> [Data for analysis]:
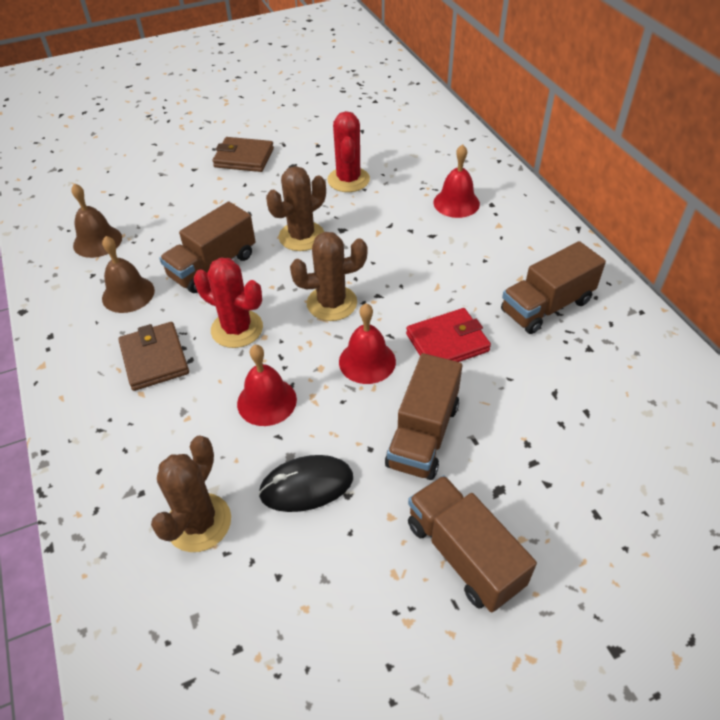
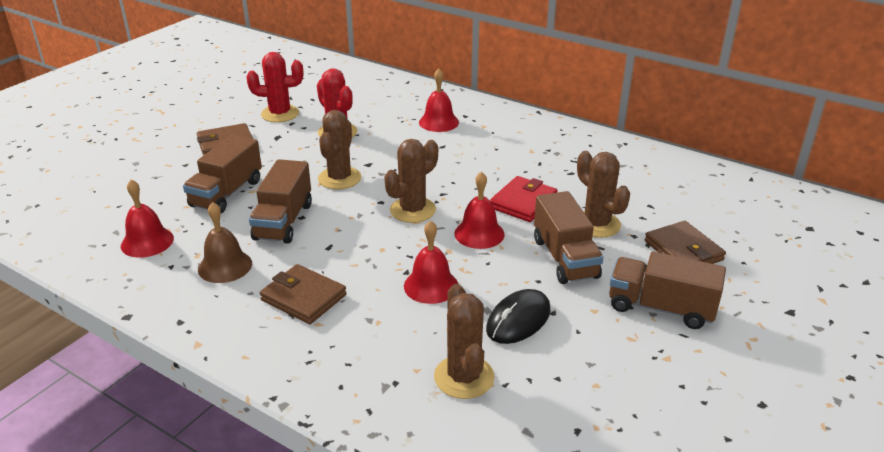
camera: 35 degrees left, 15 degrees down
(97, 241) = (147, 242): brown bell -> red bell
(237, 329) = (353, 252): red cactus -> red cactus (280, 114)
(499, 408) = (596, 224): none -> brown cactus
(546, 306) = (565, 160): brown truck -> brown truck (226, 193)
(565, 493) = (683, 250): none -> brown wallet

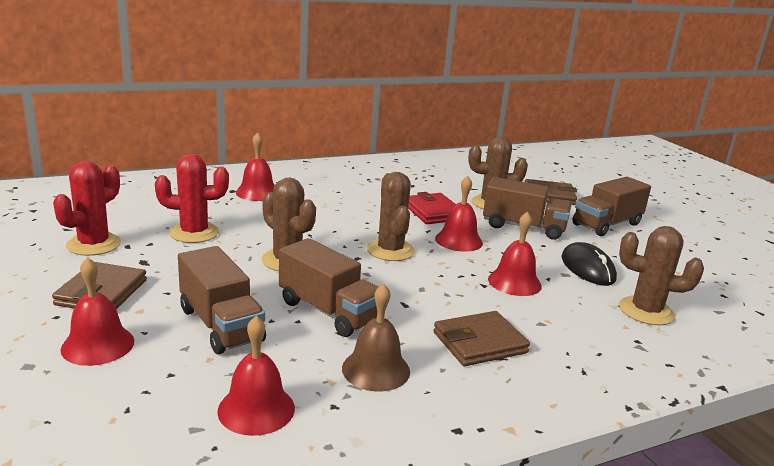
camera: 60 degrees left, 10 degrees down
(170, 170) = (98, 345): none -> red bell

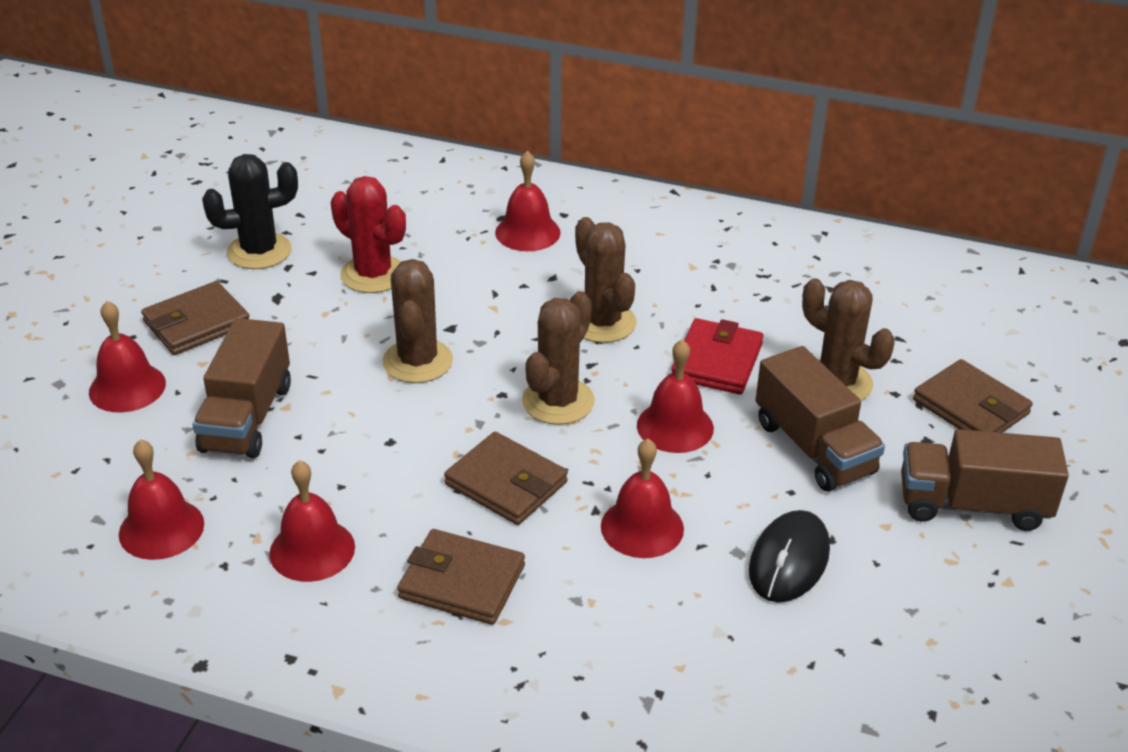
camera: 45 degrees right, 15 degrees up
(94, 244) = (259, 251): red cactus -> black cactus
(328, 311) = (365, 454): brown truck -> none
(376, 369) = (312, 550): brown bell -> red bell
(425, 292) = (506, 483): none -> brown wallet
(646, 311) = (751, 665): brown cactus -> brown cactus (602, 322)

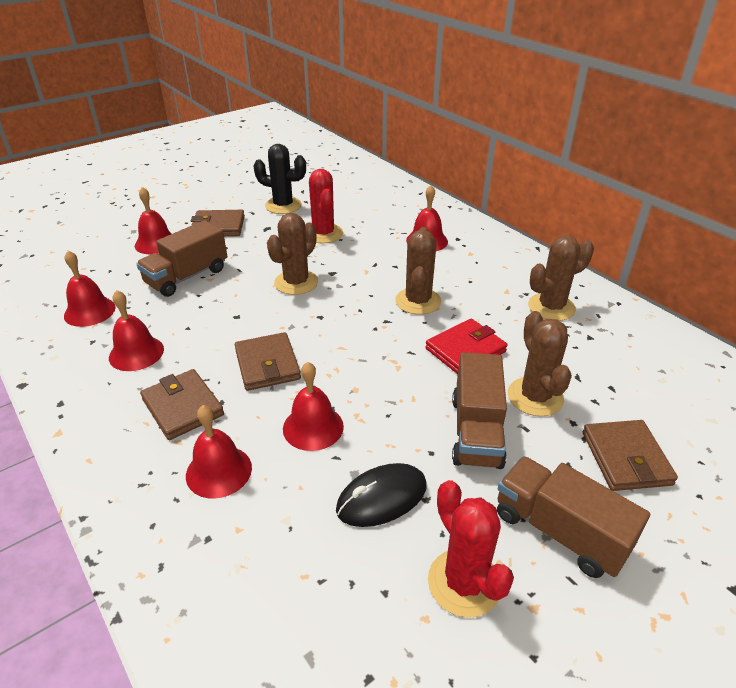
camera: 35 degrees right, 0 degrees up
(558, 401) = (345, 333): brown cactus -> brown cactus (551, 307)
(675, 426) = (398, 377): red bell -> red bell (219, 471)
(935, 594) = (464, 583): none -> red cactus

> [Exercise requirements]: Restate every line of the listing exactly. Pictures are not part of the copy.

> [Exercise output]:
camera: 35 degrees left, 15 degrees down
(97, 241) = (147, 242): brown bell -> red bell
(237, 329) = (353, 252): red cactus -> red cactus (280, 114)
(499, 408) = (596, 224): none -> brown cactus
(546, 306) = (565, 160): brown truck -> brown truck (226, 193)
(565, 493) = (683, 250): none -> brown wallet

camera: 60 degrees left, 10 degrees down
(170, 170) = (98, 345): none -> red bell

camera: 45 degrees right, 15 degrees up
(94, 244) = (259, 251): red cactus -> black cactus
(328, 311) = (365, 454): brown truck -> none
(376, 369) = (312, 550): brown bell -> red bell
(425, 292) = (506, 483): none -> brown wallet
(646, 311) = (751, 665): brown cactus -> brown cactus (602, 322)

camera: 35 degrees right, 0 degrees up
(558, 401) = (345, 333): brown cactus -> brown cactus (551, 307)
(675, 426) = (398, 377): red bell -> red bell (219, 471)
(935, 594) = (464, 583): none -> red cactus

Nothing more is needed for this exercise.